| Action item |
"J1 pin 2: none -> N6" appears in one line; retype that line and all lines following it through the end of the records, with nothing left out or added.
[Given entries Boundary: Start]
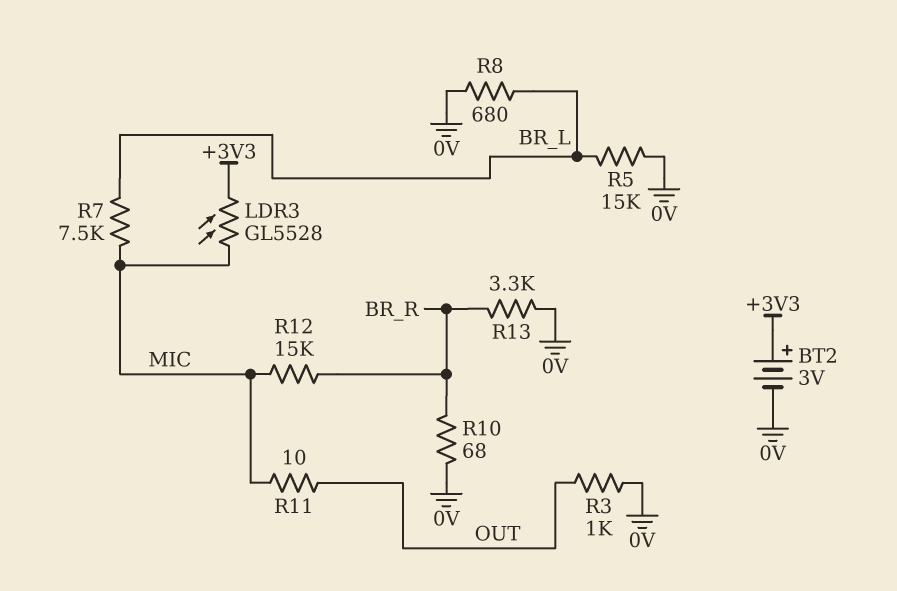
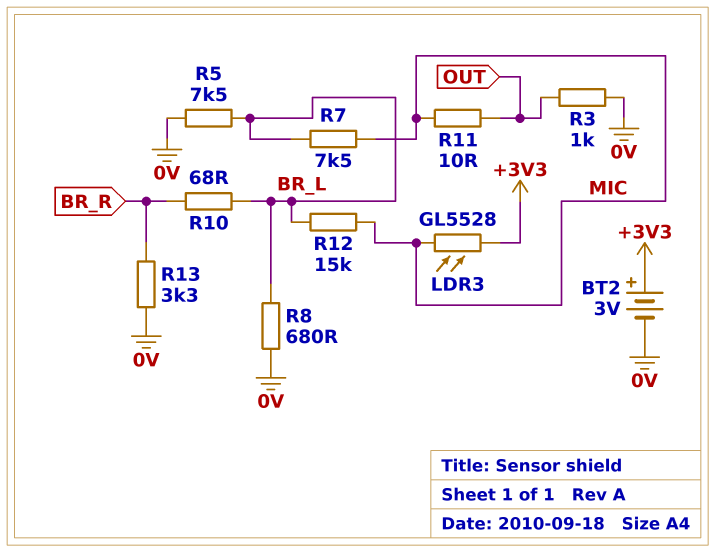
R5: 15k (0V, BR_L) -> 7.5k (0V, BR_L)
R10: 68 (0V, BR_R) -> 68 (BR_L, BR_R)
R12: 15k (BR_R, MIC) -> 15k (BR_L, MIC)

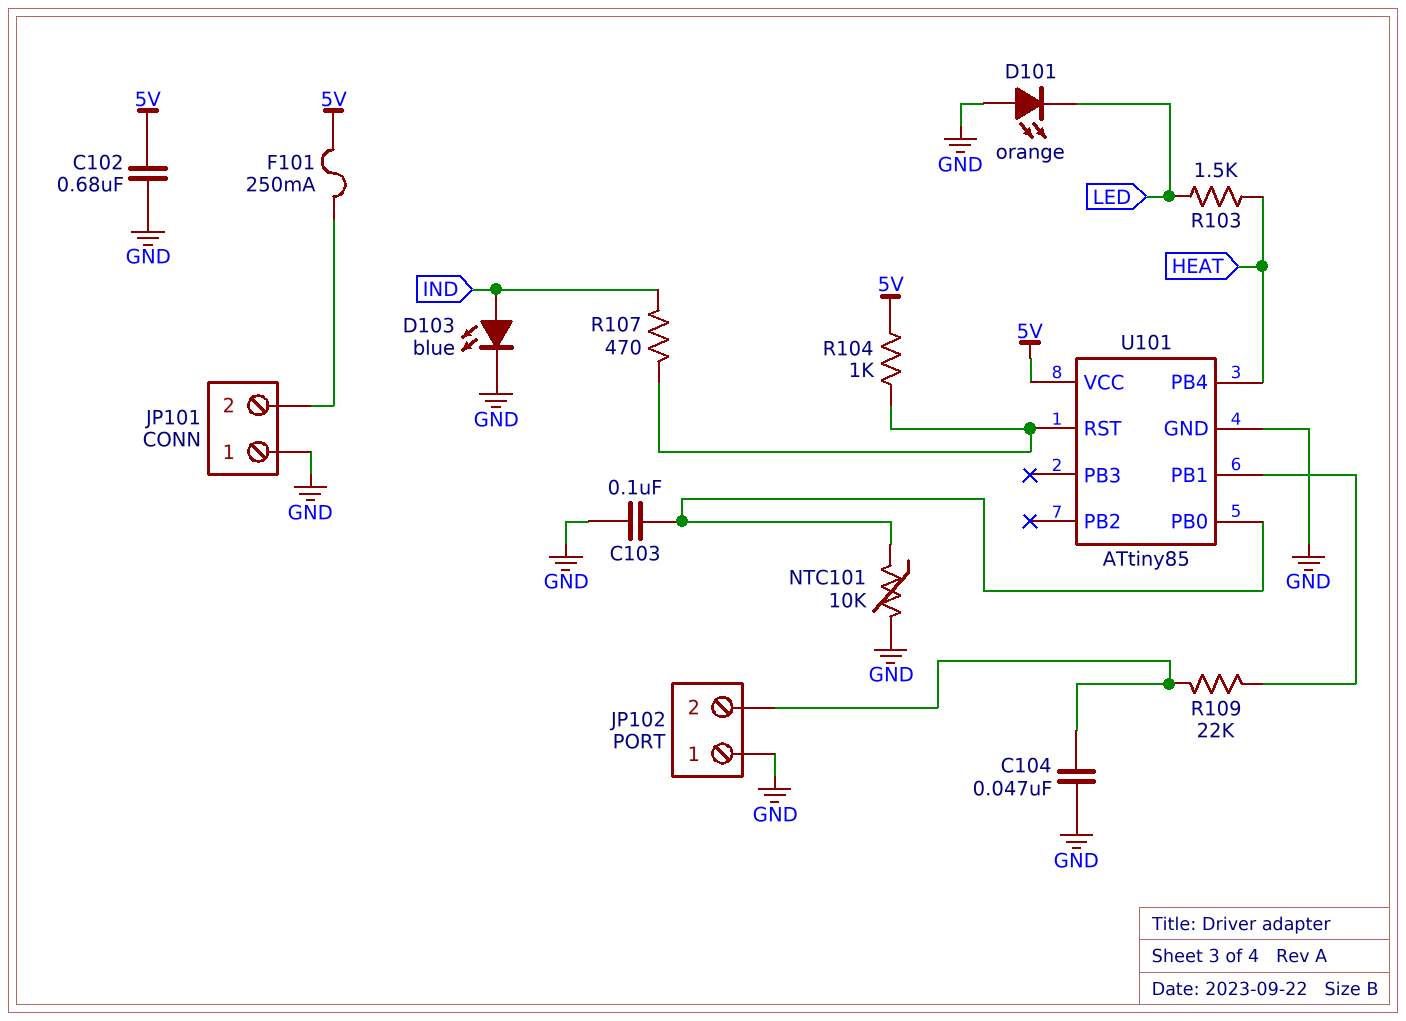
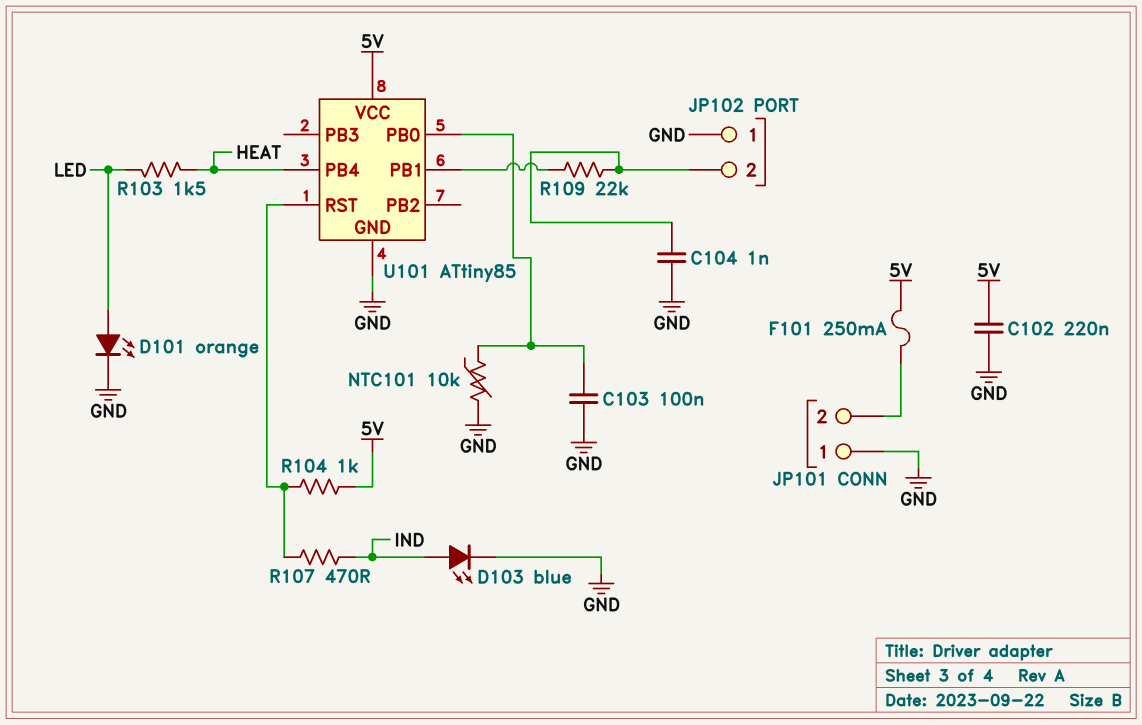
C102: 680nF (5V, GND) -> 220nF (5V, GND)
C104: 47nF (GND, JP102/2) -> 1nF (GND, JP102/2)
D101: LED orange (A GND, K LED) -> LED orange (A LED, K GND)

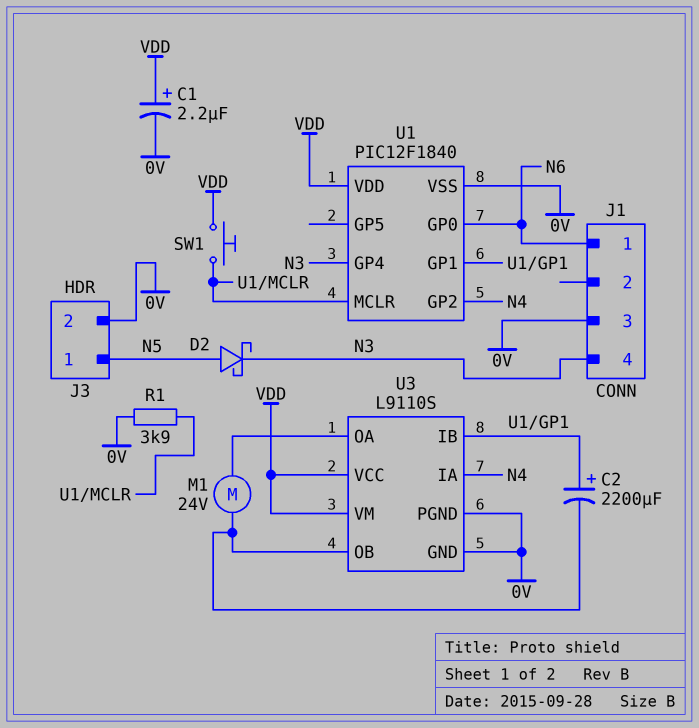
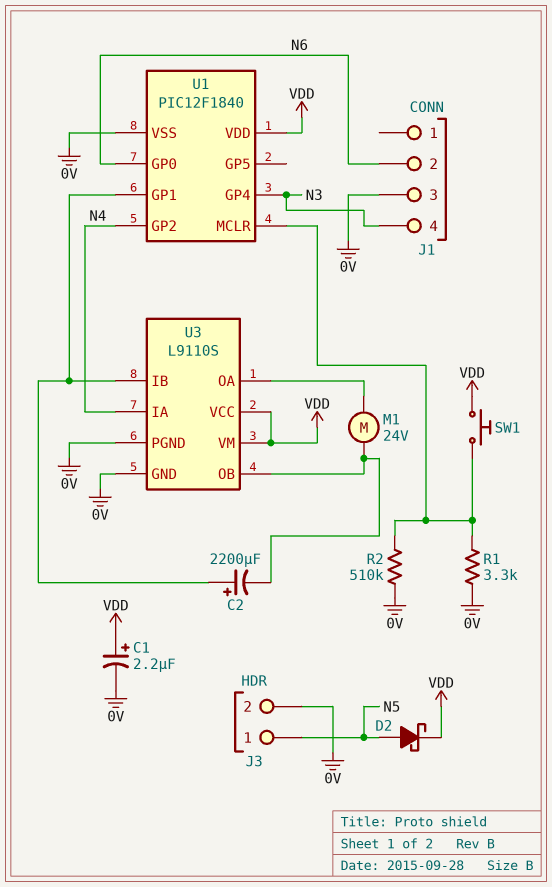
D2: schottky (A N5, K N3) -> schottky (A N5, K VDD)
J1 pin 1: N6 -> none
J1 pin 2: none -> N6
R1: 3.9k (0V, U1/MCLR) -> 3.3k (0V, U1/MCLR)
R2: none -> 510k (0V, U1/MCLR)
[Given entries Boundary: End]
| Task output |
J1 pin 2: none -> N6
R1: 3.9k (0V, U1/MCLR) -> 3.3k (0V, U1/MCLR)
R2: none -> 510k (0V, U1/MCLR)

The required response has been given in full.